■ Requirement: The answer must be an exact printing of every record below, with the pictures omitted.

--*--

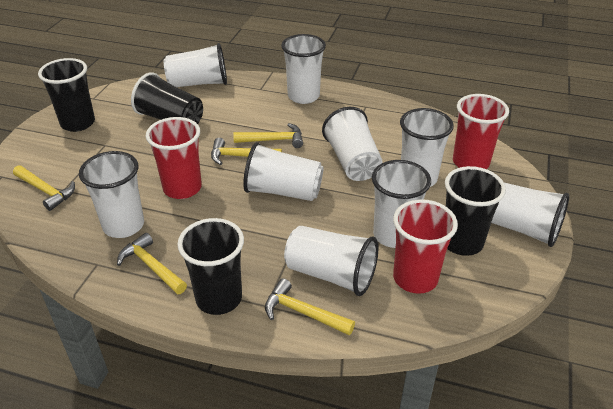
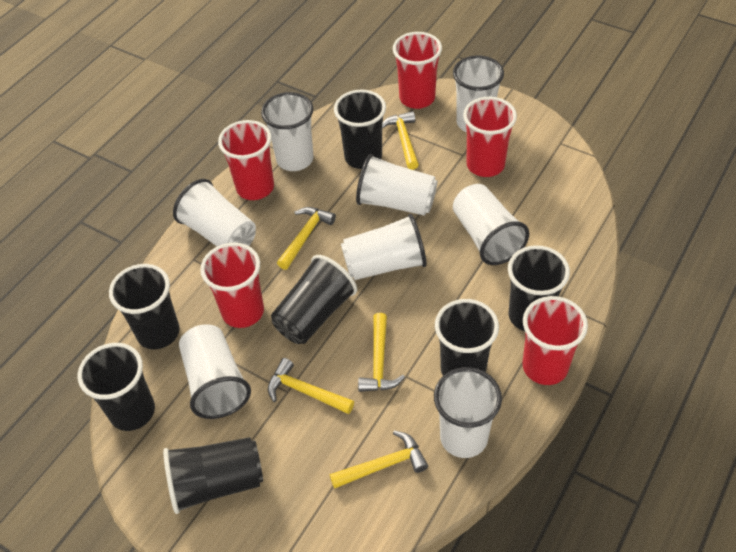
black cup: 4 -> 7
red cup: 3 -> 5
white cup: 9 -> 8

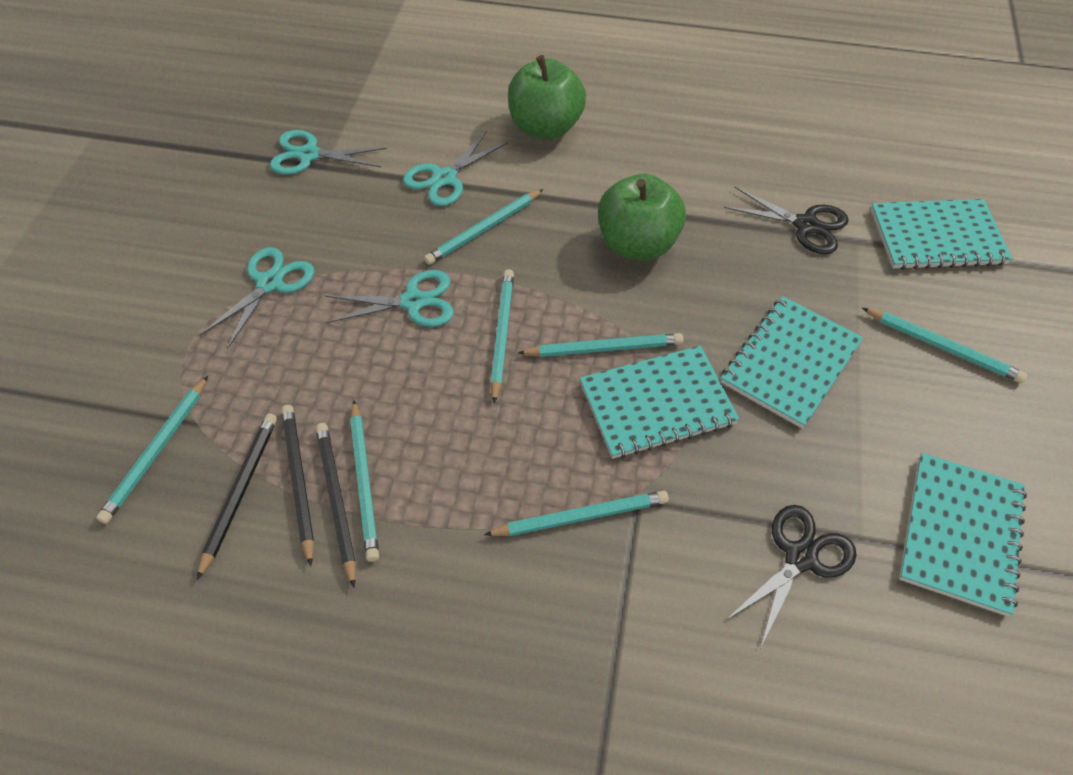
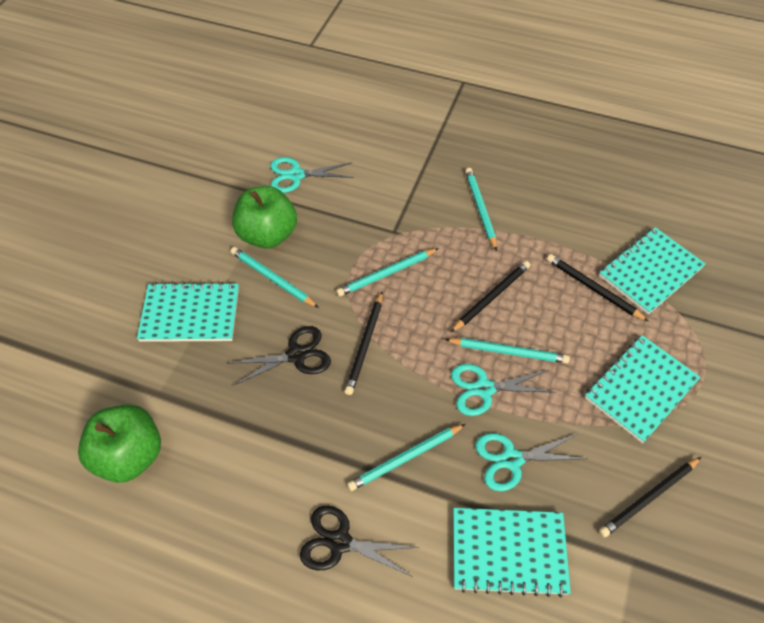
black pencil: 3 -> 4
turquoise pencil: 7 -> 5
turquoise scissors: 4 -> 3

--*--

■ Solved problem:
black cup: 4 -> 7
red cup: 3 -> 5
white cup: 9 -> 8

black pencil: 3 -> 4
turquoise pencil: 7 -> 5
turquoise scissors: 4 -> 3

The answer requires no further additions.